What to work on - Leave out the pictures, and print exactly the lines from the one holding "black tile E5:E6" through the last line of the material.

=== Records shown ===

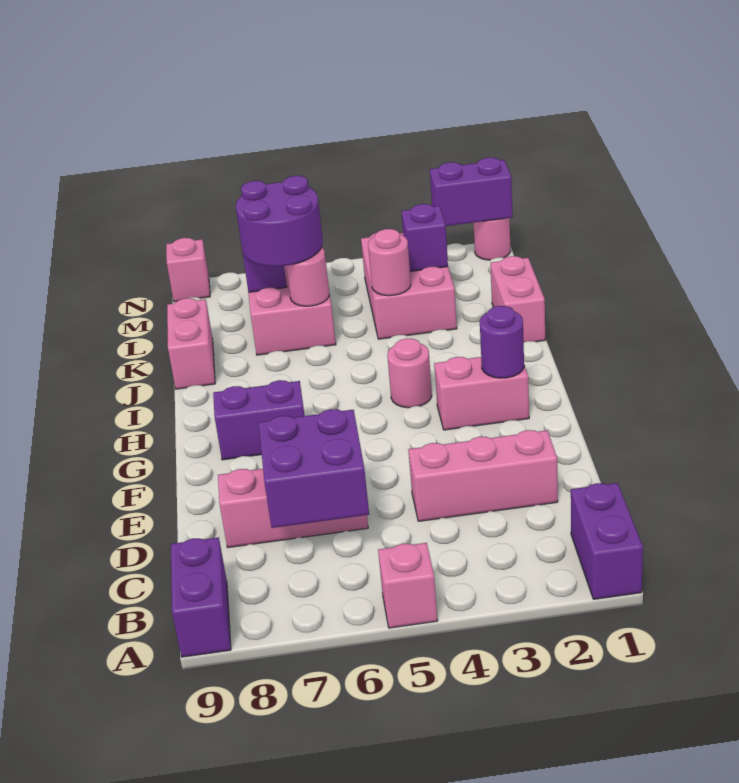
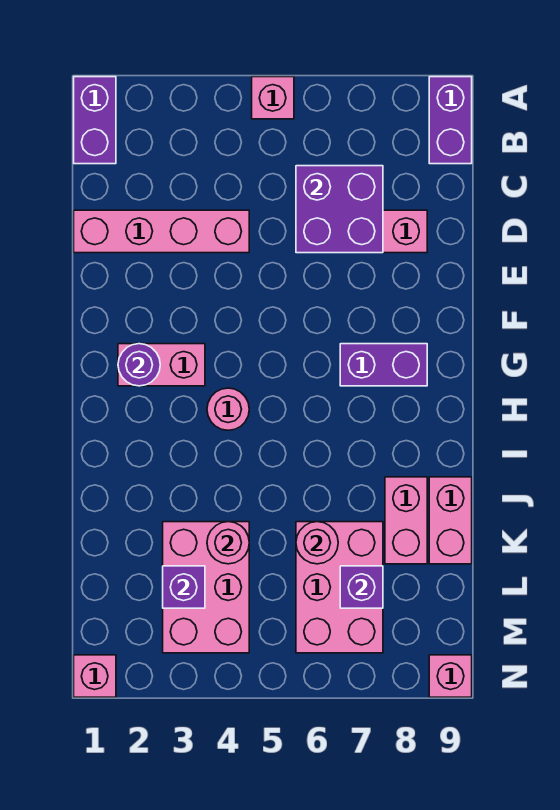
pink brick D2:D4 level 1 -> pink brick D1:D4 level 1
pink brick J1:K1 level 1 -> pink brick J8:K8 level 1
purple round brick K6:L7 level 3 -> none
pink round brick N1 level 1 -> pink brick N1 level 1
purple brick N1:N2 level 2 -> none

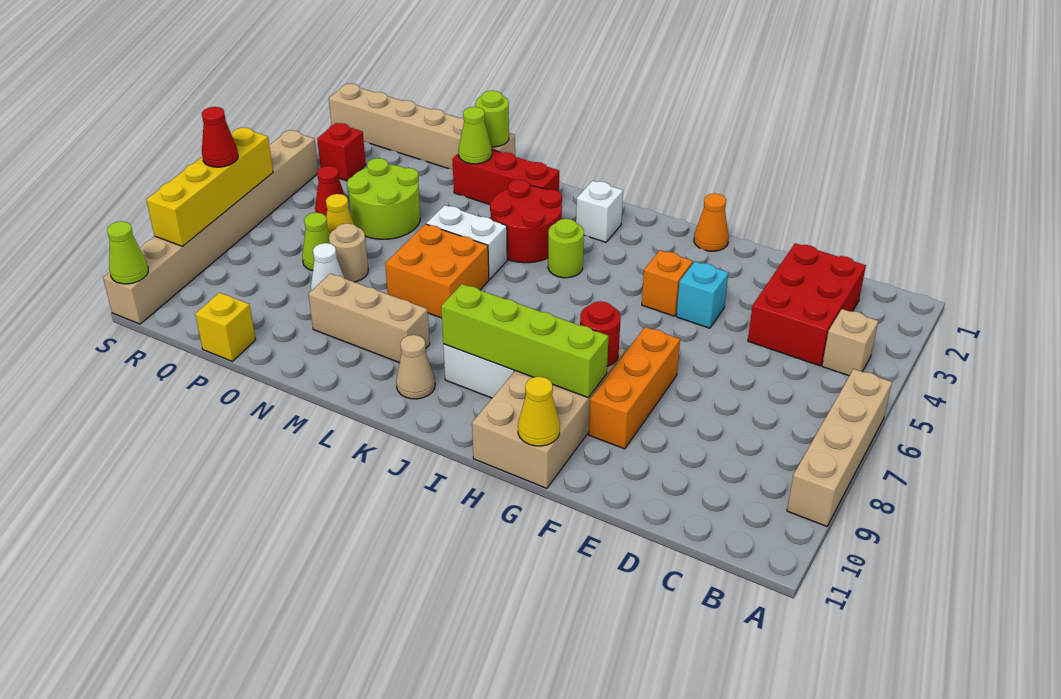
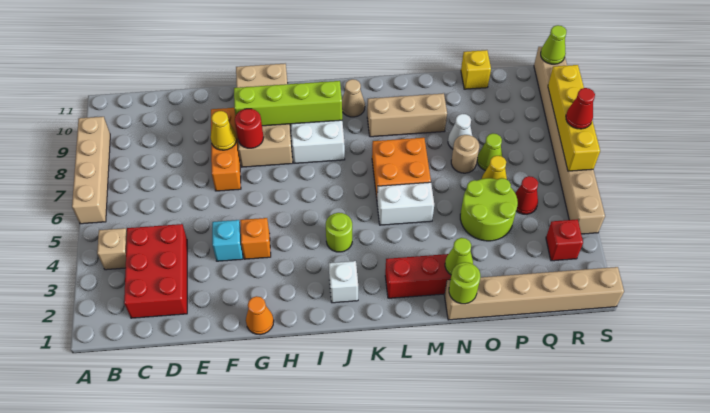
yellow cone G11 level 2 -> yellow cone F8 level 2
red round brick K3:L4 level 1 -> none

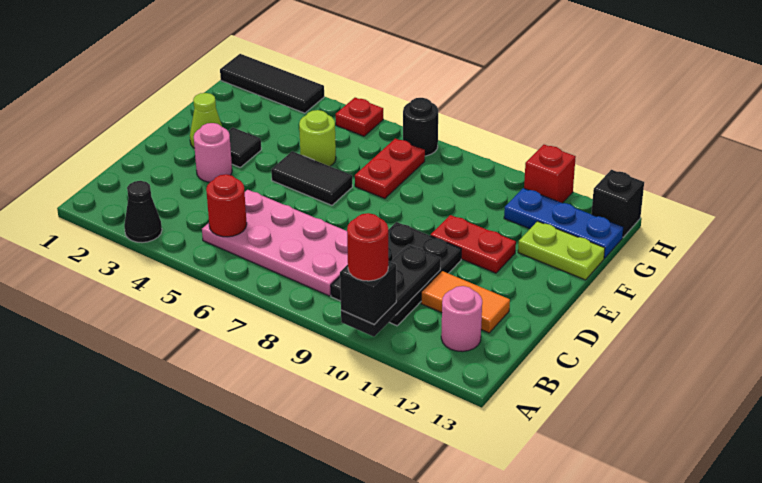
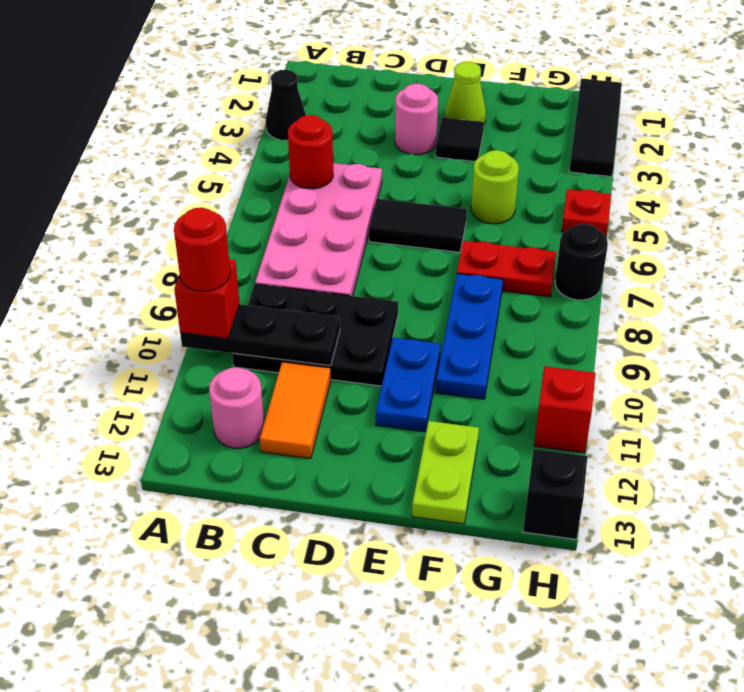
black brick A10 level 3 -> red brick A10 level 3
black tile E5:E6 level 1 -> black tile D6:E6 level 1
red plate E10:E11 level 1 -> blue plate E10:E11 level 1
blue plate G11:G13 level 1 -> blue plate F8:F10 level 1

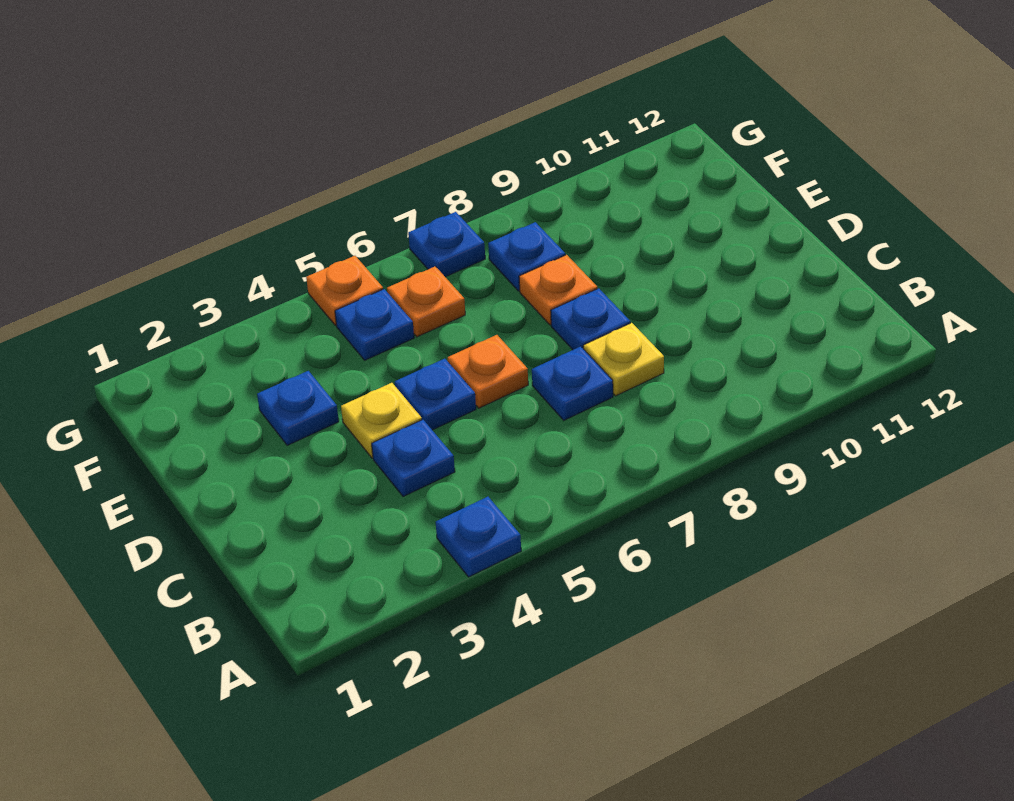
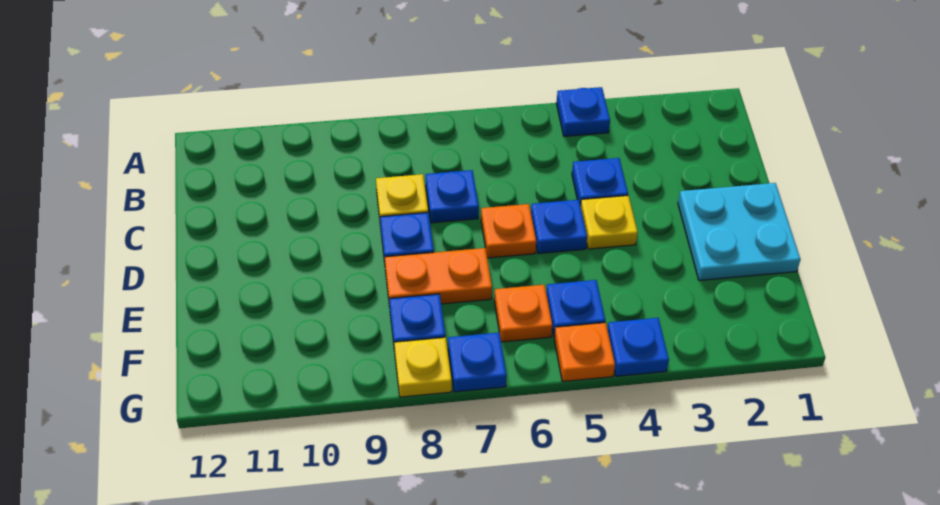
none -> cyan plate D1:E2 level 1
blue plate E3 level 1 -> blue plate G4 level 1
orange plate E8 level 1 -> orange plate E7:E8 level 1
none -> yellow plate G8 level 1

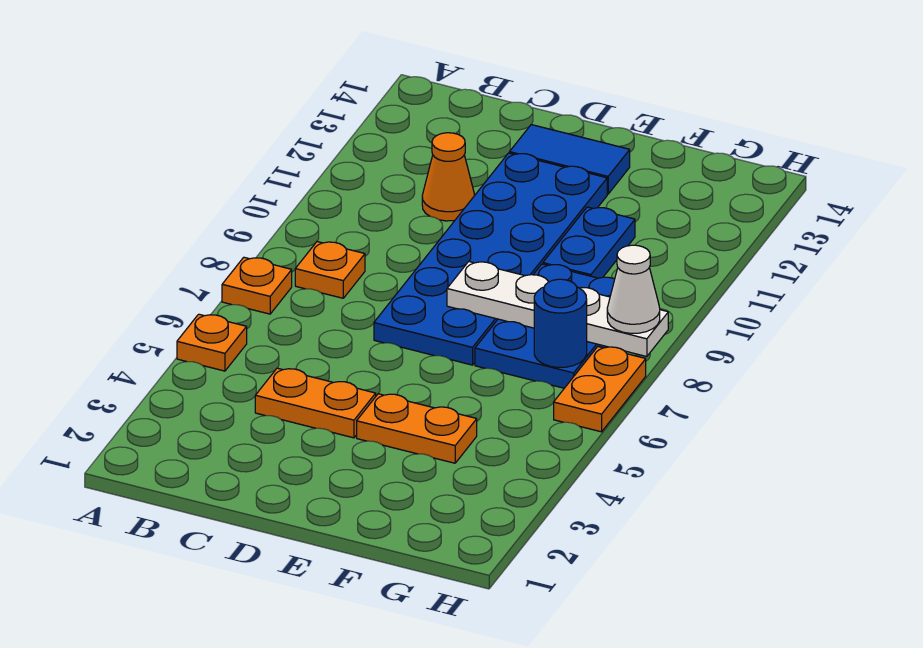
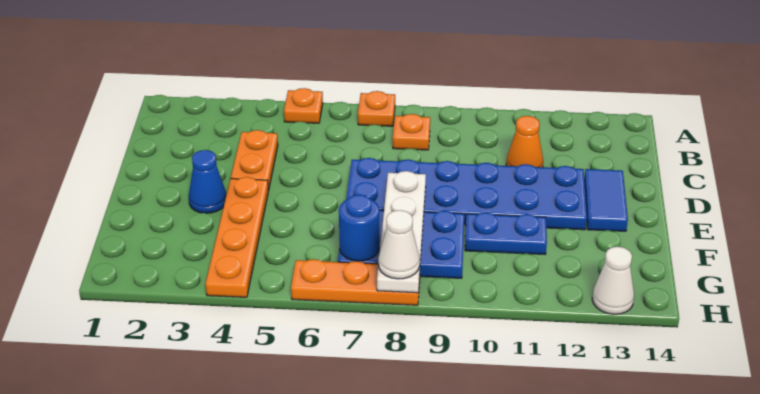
none -> blue cone E3 level 1
orange plate E4:F4 level 1 -> orange plate E4:H4 level 1
orange plate H6:H7 level 1 -> orange plate H6:H8 level 1
none -> white cone H13 level 1

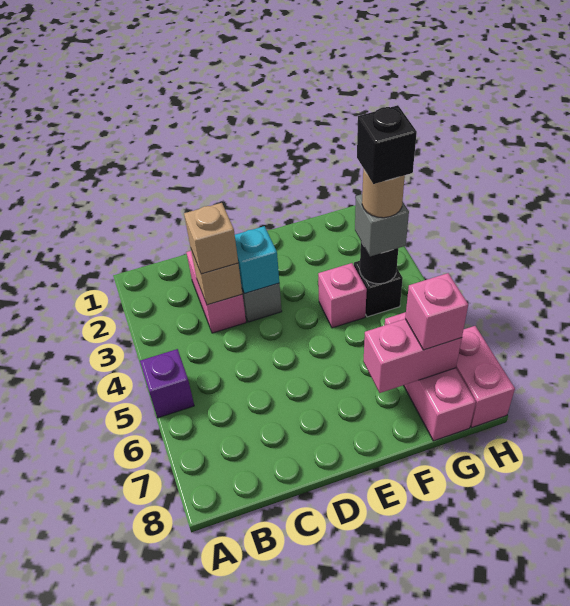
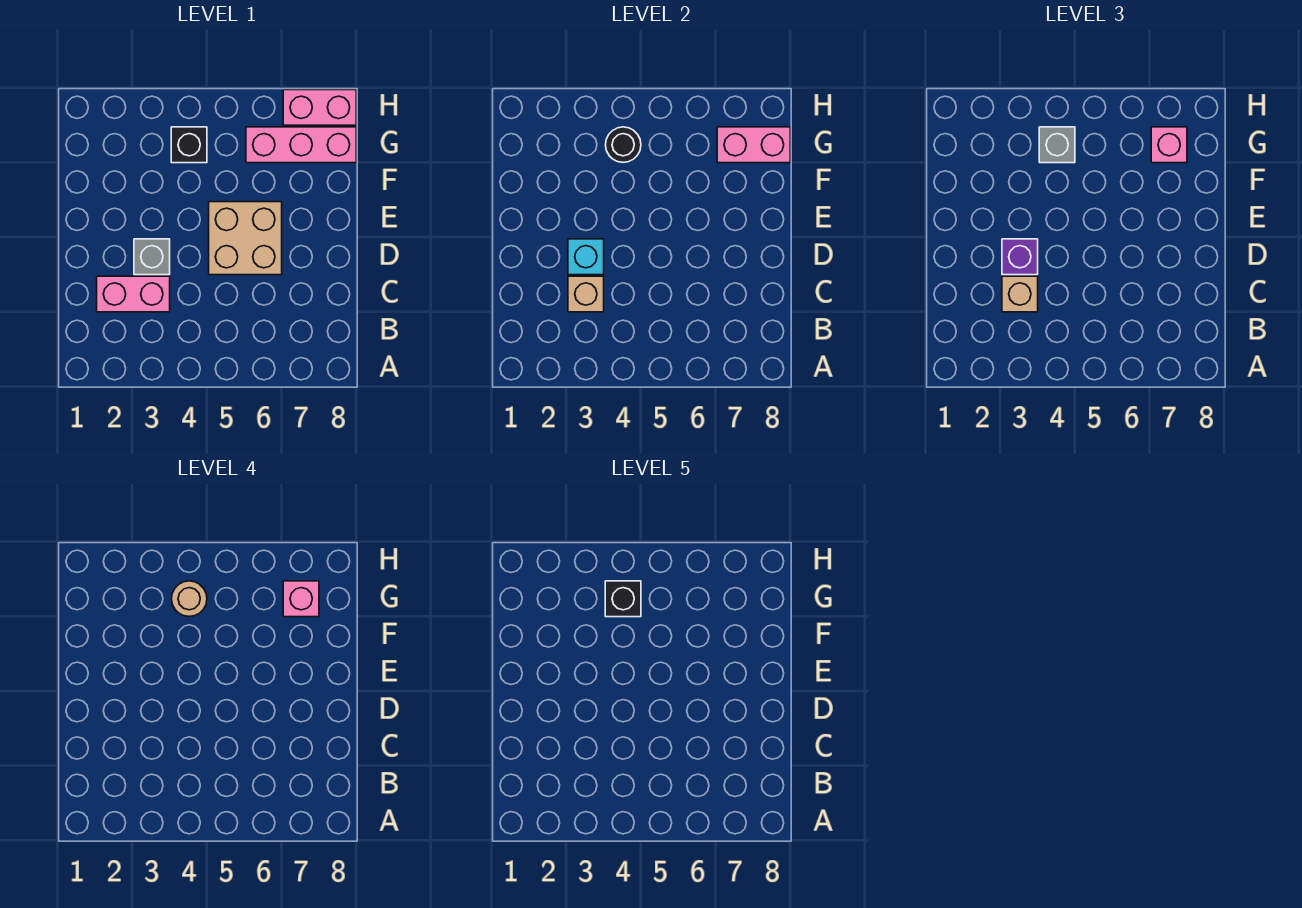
purple brick A5 level 1 -> purple brick D3 level 3
none -> tan brick D5:E6 level 1
pink brick F4 level 1 -> pink brick G7 level 4
pink brick F7:G7 level 2 -> pink brick G7:G8 level 2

===

Your solution -
black tile E5:E6 level 1 -> black tile D6:E6 level 1
red plate E10:E11 level 1 -> blue plate E10:E11 level 1
blue plate G11:G13 level 1 -> blue plate F8:F10 level 1

none -> cyan plate D1:E2 level 1
blue plate E3 level 1 -> blue plate G4 level 1
orange plate E8 level 1 -> orange plate E7:E8 level 1
none -> yellow plate G8 level 1

none -> blue cone E3 level 1
orange plate E4:F4 level 1 -> orange plate E4:H4 level 1
orange plate H6:H7 level 1 -> orange plate H6:H8 level 1
none -> white cone H13 level 1

purple brick A5 level 1 -> purple brick D3 level 3
none -> tan brick D5:E6 level 1
pink brick F4 level 1 -> pink brick G7 level 4
pink brick F7:G7 level 2 -> pink brick G7:G8 level 2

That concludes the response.